◆ What to do ◆
Filter the entries that follow, copying every line in which the word "none" appears.

◆ Source material ◆
####################

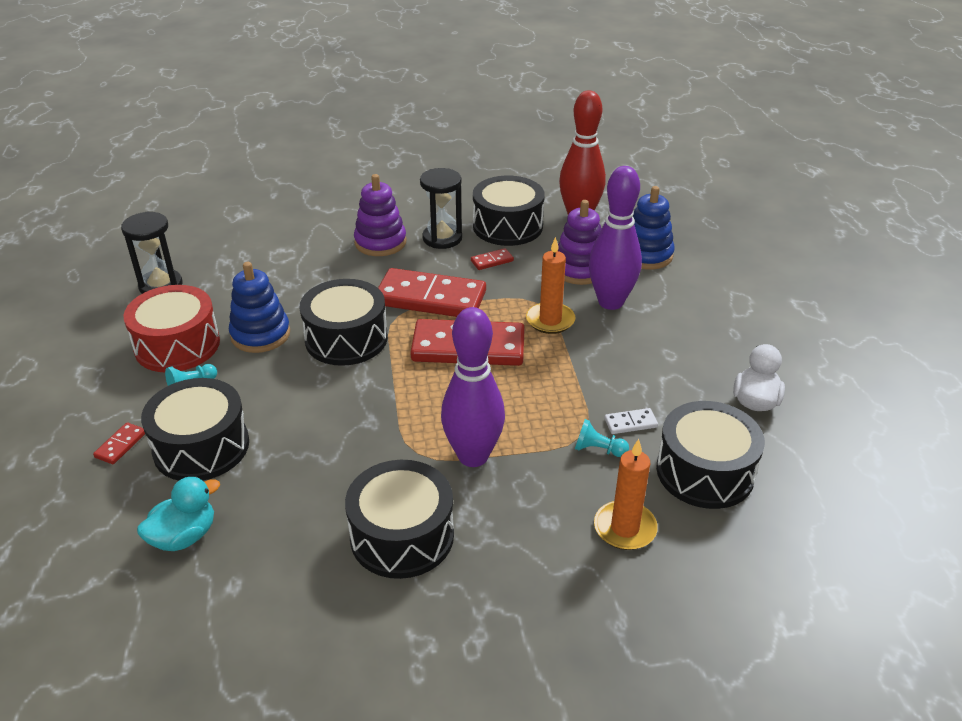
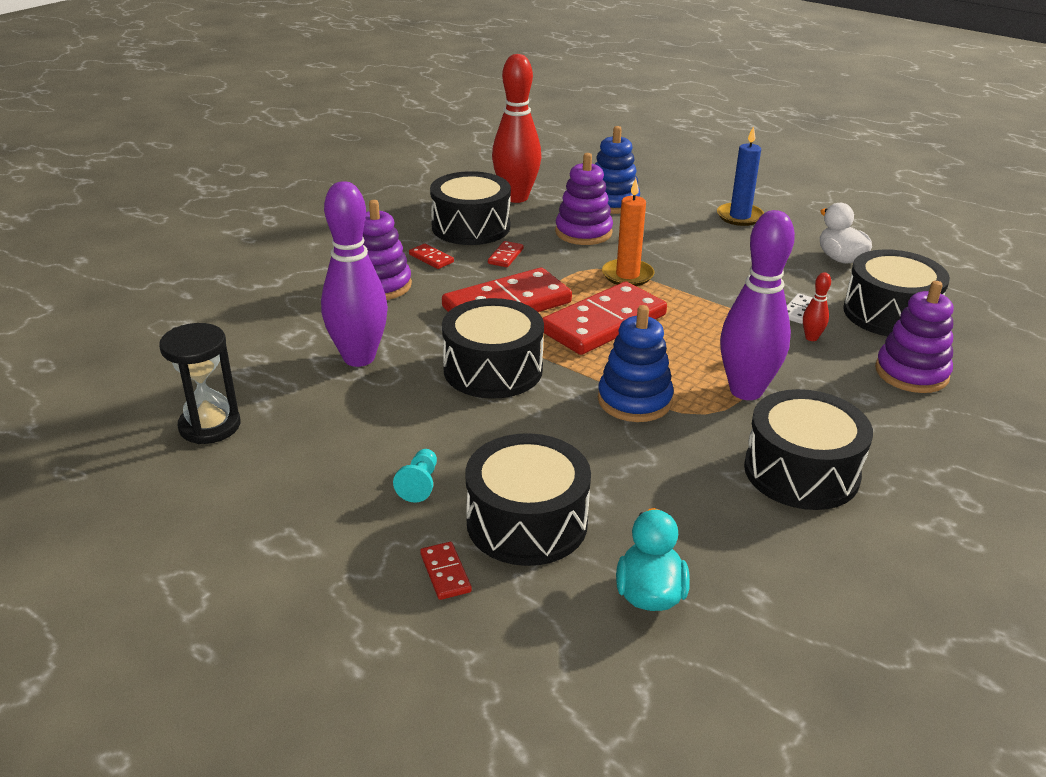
camera: 45 degrees left, 5 degrees down
(177, 345) = (335, 462): red drum -> none
(260, 334) = (406, 408): blue stacking toy -> blue stacking toy (634, 400)
(442, 238) = (431, 258): black hourglass -> red domino
(598, 449) = (811, 338): turquoise pawn -> red bowling pin
(610, 302) = (646, 243): purple bowling pin -> purple bowling pin (359, 358)
(625, 528) = (911, 373): orange candle -> purple stacking toy
(733, 318) = (740, 217): none -> blue candle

####################

◆ Solution for this exercise ◆
(177, 345) = (335, 462): red drum -> none
(733, 318) = (740, 217): none -> blue candle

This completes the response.